> Dataset extract
☆ ☆ ☆ ☆

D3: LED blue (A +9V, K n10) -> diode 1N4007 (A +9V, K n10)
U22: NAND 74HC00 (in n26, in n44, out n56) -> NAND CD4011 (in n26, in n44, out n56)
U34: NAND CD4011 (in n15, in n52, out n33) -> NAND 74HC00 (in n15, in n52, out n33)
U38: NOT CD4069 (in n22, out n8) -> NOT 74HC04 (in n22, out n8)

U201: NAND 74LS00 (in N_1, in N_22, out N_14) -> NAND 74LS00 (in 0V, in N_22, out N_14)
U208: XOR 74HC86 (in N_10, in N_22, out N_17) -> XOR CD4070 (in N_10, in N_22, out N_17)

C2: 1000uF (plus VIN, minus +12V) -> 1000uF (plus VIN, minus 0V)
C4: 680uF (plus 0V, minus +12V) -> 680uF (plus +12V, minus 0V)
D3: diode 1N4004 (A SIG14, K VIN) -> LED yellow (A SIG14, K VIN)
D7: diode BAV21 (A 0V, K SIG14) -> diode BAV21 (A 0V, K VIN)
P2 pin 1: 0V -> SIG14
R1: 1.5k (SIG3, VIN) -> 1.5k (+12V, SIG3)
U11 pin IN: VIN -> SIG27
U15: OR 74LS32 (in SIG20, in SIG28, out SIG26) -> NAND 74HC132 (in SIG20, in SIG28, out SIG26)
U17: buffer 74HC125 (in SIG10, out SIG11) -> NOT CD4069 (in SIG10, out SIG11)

☆ ☆ ☆ ☆

> Task description
Everything from the first line above up to and including the line that contains "U34: NAND CD4011" should be printed exactly; please print only that.

> Result of the exercise
D3: LED blue (A +9V, K n10) -> diode 1N4007 (A +9V, K n10)
U22: NAND 74HC00 (in n26, in n44, out n56) -> NAND CD4011 (in n26, in n44, out n56)
U34: NAND CD4011 (in n15, in n52, out n33) -> NAND 74HC00 (in n15, in n52, out n33)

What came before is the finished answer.